Your objective:
Could you copy, exactly as written, every line from the first line of the records through the one containing "C4: 47uF (plus"?

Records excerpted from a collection
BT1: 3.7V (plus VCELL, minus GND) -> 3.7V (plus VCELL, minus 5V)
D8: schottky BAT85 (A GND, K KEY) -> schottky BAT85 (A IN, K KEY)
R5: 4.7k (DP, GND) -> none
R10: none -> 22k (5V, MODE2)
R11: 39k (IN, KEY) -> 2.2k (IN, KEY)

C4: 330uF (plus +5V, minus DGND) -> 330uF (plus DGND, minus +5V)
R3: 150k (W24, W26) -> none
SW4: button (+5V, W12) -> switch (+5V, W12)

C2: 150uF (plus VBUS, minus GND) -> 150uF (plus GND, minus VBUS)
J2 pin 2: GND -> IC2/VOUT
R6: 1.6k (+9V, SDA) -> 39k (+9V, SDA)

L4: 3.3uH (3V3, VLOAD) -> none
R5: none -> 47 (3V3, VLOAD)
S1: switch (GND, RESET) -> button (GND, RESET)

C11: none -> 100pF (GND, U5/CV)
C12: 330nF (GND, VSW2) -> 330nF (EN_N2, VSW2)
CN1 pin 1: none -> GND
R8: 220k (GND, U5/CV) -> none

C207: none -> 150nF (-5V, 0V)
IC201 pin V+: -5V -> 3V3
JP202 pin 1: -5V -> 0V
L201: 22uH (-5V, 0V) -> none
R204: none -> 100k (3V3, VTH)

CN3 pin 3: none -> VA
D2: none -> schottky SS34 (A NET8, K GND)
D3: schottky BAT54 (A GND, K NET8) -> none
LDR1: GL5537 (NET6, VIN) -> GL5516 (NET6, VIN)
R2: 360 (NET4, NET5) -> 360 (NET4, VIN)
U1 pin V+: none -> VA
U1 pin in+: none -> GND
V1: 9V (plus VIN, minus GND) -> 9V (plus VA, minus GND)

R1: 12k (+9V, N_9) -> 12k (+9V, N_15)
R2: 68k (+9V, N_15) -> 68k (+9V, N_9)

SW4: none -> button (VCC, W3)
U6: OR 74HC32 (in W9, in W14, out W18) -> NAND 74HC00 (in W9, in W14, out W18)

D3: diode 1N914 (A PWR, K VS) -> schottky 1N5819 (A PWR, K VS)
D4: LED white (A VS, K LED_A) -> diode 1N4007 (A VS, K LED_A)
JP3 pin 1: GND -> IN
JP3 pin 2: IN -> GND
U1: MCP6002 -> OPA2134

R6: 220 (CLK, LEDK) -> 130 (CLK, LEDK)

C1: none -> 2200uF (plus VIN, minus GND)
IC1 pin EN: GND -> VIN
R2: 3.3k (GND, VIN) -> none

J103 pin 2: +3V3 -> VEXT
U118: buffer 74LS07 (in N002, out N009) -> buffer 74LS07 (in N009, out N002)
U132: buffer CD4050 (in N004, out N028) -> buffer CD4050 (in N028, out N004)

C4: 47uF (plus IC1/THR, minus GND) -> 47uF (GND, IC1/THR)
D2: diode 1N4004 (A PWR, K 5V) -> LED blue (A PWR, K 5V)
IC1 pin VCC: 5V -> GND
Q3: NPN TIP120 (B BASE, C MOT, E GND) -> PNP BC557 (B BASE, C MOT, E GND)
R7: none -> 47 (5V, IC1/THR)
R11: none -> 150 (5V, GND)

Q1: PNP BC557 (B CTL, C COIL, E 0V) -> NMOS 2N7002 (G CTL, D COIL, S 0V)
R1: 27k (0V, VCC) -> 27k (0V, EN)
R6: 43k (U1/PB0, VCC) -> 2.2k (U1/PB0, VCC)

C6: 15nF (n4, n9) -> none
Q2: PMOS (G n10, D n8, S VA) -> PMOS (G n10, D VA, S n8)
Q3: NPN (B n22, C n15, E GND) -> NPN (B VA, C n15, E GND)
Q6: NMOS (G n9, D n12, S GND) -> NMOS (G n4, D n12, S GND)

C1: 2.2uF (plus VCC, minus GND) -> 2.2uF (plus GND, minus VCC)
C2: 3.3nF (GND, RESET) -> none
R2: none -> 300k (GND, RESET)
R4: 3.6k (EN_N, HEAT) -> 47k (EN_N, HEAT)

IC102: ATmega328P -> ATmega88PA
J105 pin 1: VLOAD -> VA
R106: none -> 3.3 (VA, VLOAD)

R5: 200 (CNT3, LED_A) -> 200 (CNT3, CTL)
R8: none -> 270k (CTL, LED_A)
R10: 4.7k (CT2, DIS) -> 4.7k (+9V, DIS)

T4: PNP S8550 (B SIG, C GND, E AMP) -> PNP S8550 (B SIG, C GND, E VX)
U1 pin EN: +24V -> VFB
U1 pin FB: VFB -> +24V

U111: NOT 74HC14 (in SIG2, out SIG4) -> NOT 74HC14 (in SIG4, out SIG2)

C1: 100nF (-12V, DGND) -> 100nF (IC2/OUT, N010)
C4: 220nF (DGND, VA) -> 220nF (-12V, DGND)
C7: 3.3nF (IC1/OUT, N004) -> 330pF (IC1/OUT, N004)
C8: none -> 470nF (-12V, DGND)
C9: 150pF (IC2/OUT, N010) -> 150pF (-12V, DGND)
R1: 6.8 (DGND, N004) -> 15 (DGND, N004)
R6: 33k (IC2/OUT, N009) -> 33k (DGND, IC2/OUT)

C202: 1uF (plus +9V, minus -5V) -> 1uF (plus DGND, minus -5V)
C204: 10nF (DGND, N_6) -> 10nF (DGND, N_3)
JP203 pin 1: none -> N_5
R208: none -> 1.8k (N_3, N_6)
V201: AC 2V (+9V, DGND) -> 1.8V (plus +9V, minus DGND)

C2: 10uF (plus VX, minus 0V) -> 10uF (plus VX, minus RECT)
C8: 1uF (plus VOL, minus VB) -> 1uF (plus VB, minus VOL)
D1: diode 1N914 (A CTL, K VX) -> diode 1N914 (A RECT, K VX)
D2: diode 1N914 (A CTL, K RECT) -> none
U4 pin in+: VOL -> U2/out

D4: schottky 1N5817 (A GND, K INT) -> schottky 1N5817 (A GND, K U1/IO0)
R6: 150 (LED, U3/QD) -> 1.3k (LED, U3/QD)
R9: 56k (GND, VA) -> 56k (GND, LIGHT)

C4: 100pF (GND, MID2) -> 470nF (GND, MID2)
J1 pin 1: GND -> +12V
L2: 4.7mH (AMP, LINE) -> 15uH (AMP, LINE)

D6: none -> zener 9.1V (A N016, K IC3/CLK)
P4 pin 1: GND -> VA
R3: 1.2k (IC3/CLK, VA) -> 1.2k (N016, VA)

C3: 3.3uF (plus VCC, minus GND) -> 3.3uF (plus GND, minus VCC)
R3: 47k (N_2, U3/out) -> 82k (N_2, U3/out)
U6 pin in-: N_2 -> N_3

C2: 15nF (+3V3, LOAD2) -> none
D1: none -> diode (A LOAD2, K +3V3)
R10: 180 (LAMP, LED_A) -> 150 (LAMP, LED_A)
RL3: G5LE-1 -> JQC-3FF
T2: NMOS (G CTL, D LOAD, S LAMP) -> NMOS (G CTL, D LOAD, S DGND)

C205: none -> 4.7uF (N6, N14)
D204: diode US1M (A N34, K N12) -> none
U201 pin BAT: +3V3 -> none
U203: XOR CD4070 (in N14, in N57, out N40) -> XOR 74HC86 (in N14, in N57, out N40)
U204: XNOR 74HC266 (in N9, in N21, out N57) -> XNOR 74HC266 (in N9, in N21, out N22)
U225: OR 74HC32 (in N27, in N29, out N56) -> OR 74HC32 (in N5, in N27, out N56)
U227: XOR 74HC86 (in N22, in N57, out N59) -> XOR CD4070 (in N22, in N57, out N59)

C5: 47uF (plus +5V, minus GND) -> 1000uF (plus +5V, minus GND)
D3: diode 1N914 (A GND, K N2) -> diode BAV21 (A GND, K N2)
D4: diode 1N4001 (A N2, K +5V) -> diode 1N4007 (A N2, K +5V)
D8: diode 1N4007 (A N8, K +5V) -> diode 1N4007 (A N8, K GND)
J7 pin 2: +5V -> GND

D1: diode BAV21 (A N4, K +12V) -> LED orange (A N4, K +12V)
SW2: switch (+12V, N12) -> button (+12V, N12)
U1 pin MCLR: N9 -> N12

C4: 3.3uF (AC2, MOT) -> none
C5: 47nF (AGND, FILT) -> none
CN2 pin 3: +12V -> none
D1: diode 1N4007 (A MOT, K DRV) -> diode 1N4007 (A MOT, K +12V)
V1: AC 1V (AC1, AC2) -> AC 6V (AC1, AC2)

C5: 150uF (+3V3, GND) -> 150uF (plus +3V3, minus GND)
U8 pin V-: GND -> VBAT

Solution:
BT1: 3.7V (plus VCELL, minus GND) -> 3.7V (plus VCELL, minus 5V)
D8: schottky BAT85 (A GND, K KEY) -> schottky BAT85 (A IN, K KEY)
R5: 4.7k (DP, GND) -> none
R10: none -> 22k (5V, MODE2)
R11: 39k (IN, KEY) -> 2.2k (IN, KEY)

C4: 330uF (plus +5V, minus DGND) -> 330uF (plus DGND, minus +5V)
R3: 150k (W24, W26) -> none
SW4: button (+5V, W12) -> switch (+5V, W12)

C2: 150uF (plus VBUS, minus GND) -> 150uF (plus GND, minus VBUS)
J2 pin 2: GND -> IC2/VOUT
R6: 1.6k (+9V, SDA) -> 39k (+9V, SDA)

L4: 3.3uH (3V3, VLOAD) -> none
R5: none -> 47 (3V3, VLOAD)
S1: switch (GND, RESET) -> button (GND, RESET)

C11: none -> 100pF (GND, U5/CV)
C12: 330nF (GND, VSW2) -> 330nF (EN_N2, VSW2)
CN1 pin 1: none -> GND
R8: 220k (GND, U5/CV) -> none

C207: none -> 150nF (-5V, 0V)
IC201 pin V+: -5V -> 3V3
JP202 pin 1: -5V -> 0V
L201: 22uH (-5V, 0V) -> none
R204: none -> 100k (3V3, VTH)

CN3 pin 3: none -> VA
D2: none -> schottky SS34 (A NET8, K GND)
D3: schottky BAT54 (A GND, K NET8) -> none
LDR1: GL5537 (NET6, VIN) -> GL5516 (NET6, VIN)
R2: 360 (NET4, NET5) -> 360 (NET4, VIN)
U1 pin V+: none -> VA
U1 pin in+: none -> GND
V1: 9V (plus VIN, minus GND) -> 9V (plus VA, minus GND)

R1: 12k (+9V, N_9) -> 12k (+9V, N_15)
R2: 68k (+9V, N_15) -> 68k (+9V, N_9)

SW4: none -> button (VCC, W3)
U6: OR 74HC32 (in W9, in W14, out W18) -> NAND 74HC00 (in W9, in W14, out W18)

D3: diode 1N914 (A PWR, K VS) -> schottky 1N5819 (A PWR, K VS)
D4: LED white (A VS, K LED_A) -> diode 1N4007 (A VS, K LED_A)
JP3 pin 1: GND -> IN
JP3 pin 2: IN -> GND
U1: MCP6002 -> OPA2134

R6: 220 (CLK, LEDK) -> 130 (CLK, LEDK)

C1: none -> 2200uF (plus VIN, minus GND)
IC1 pin EN: GND -> VIN
R2: 3.3k (GND, VIN) -> none

J103 pin 2: +3V3 -> VEXT
U118: buffer 74LS07 (in N002, out N009) -> buffer 74LS07 (in N009, out N002)
U132: buffer CD4050 (in N004, out N028) -> buffer CD4050 (in N028, out N004)

C4: 47uF (plus IC1/THR, minus GND) -> 47uF (GND, IC1/THR)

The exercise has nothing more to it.